§ Source material
◆ ◆ ◆ ◆ ◆ ◆ ◆
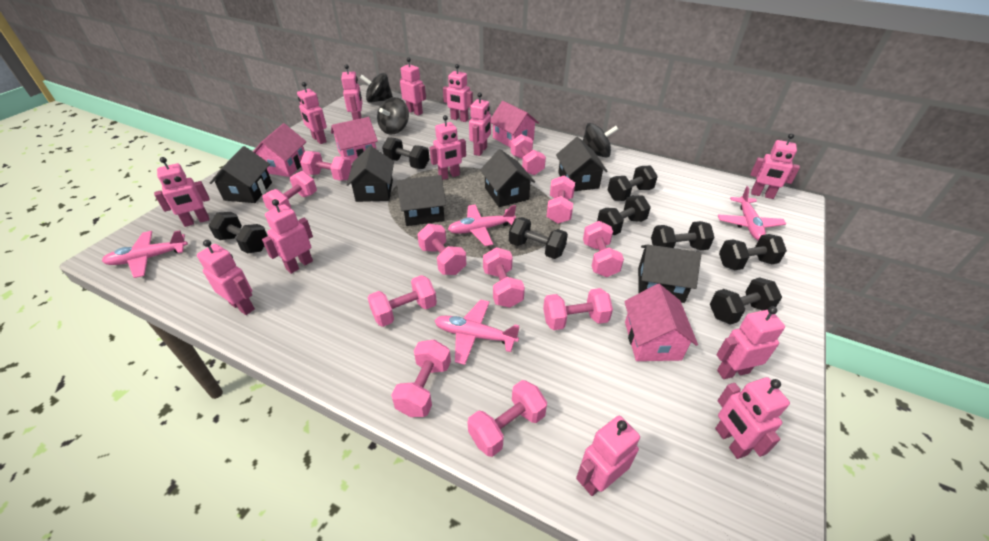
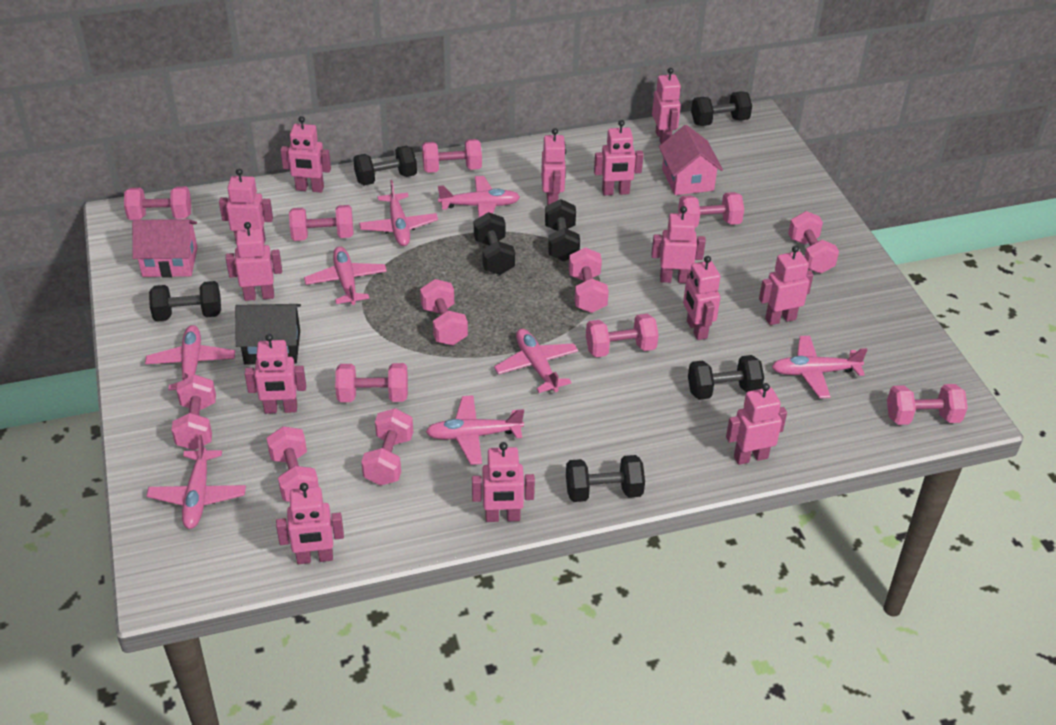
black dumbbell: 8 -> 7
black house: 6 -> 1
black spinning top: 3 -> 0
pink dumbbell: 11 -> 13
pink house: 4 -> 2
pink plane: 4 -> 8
◆ ◆ ◆ ◆ ◆ ◆ ◆
§ Task details
Repeat exactly the lines above, starting with the line that contains "black spinning top: 3 -> 0" and ending with the last line, both included, and nothing else.

§ Output of the task
black spinning top: 3 -> 0
pink dumbbell: 11 -> 13
pink house: 4 -> 2
pink plane: 4 -> 8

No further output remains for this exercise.